_Material for the task_:
-*-

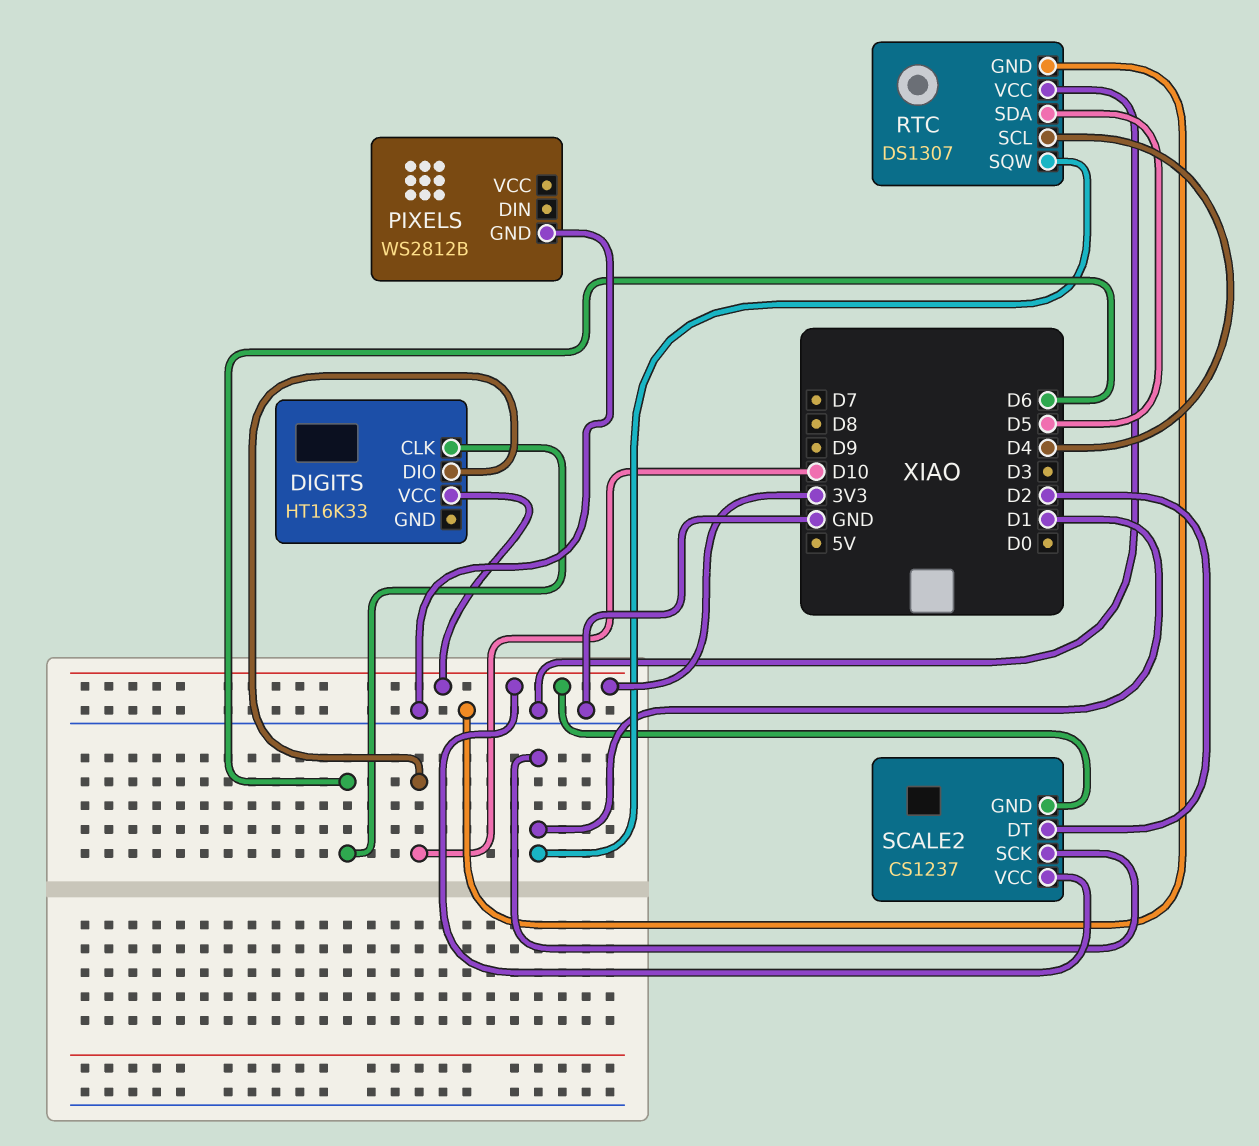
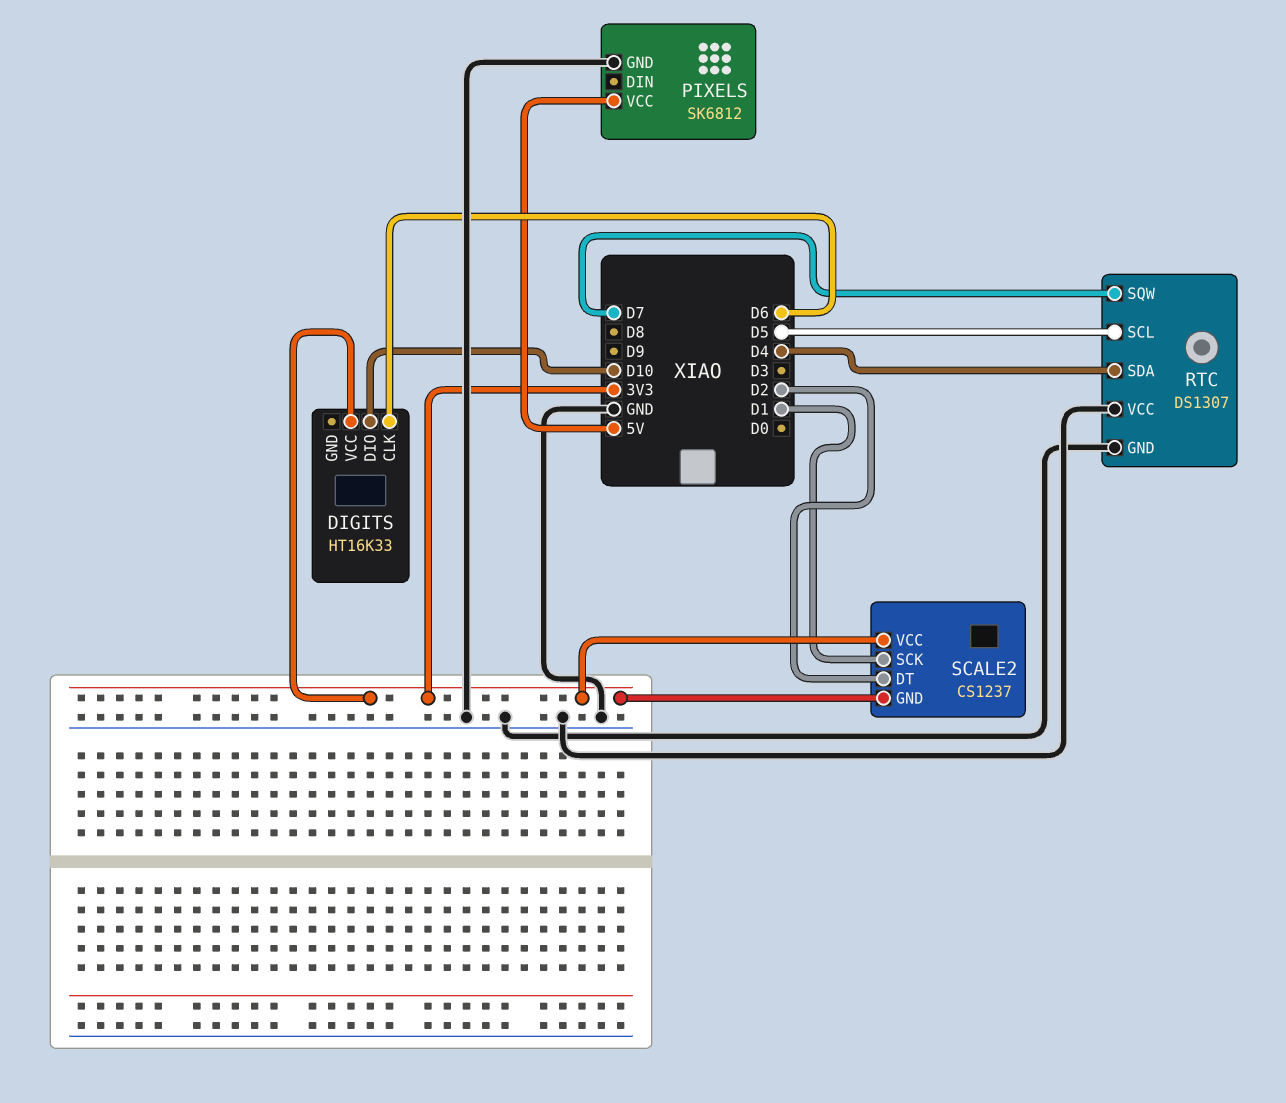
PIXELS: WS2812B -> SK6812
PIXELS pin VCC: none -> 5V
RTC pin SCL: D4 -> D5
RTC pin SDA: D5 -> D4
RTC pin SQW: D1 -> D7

-*-

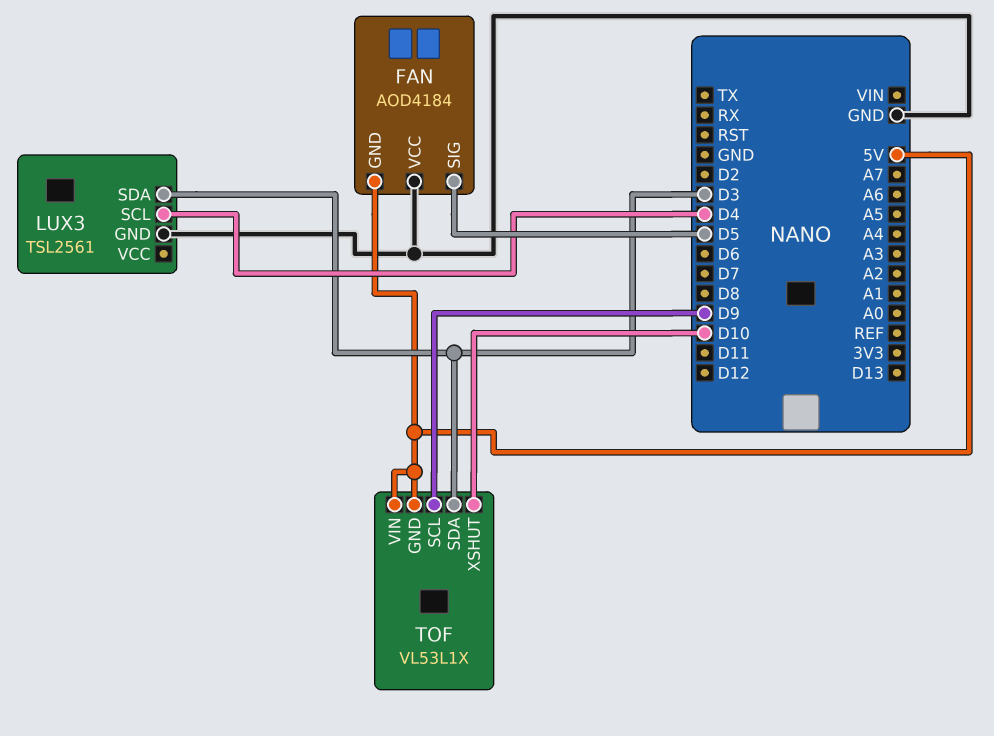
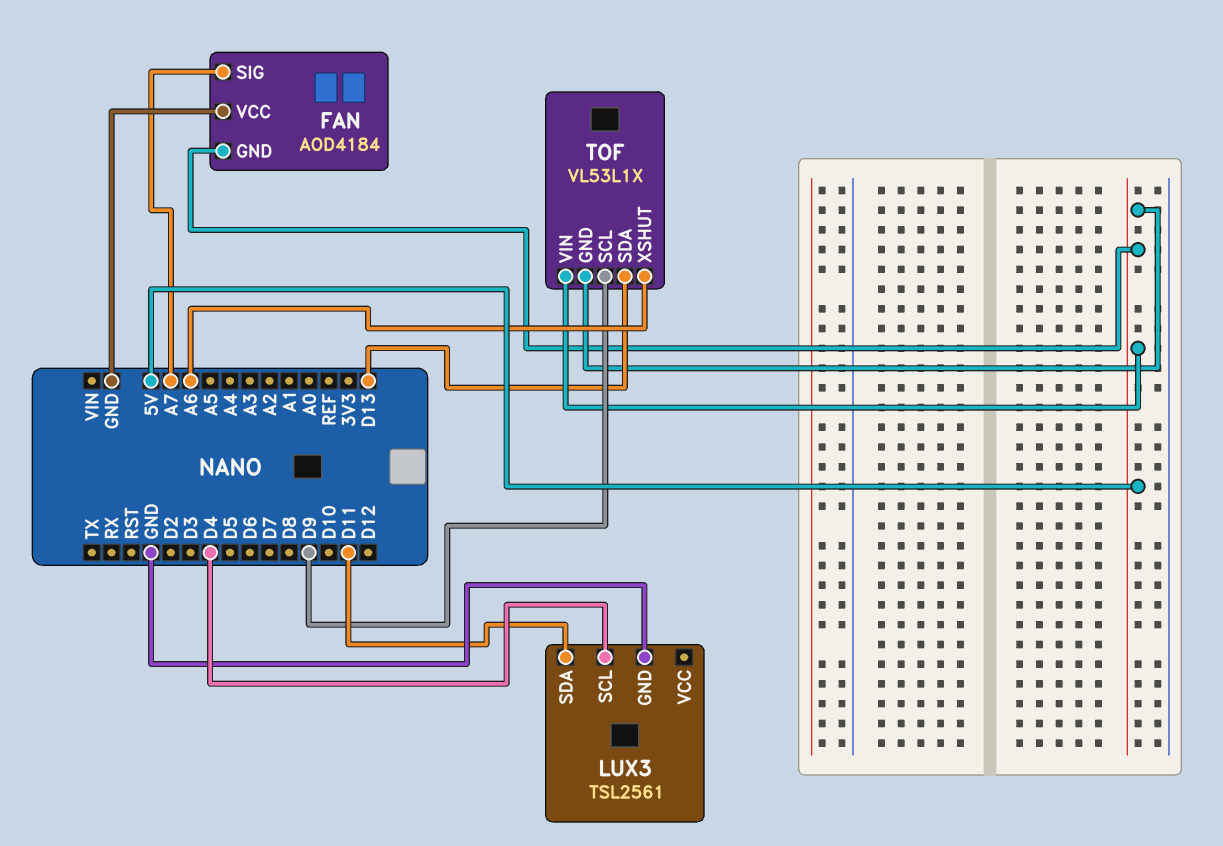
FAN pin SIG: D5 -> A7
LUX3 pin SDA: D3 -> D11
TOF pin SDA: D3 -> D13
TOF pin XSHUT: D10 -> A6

-*-

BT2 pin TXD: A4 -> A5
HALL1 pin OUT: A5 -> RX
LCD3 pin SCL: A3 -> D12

-*-

_Task item_: Within the material above, output exactly the lines from the one with "PIXELS: WS2812B -> SK6812" through the one with "RTC pin SQW: D1 -> D7", end lines included, and nothing besides.

_Exercise output_:
PIXELS: WS2812B -> SK6812
PIXELS pin VCC: none -> 5V
RTC pin SCL: D4 -> D5
RTC pin SDA: D5 -> D4
RTC pin SQW: D1 -> D7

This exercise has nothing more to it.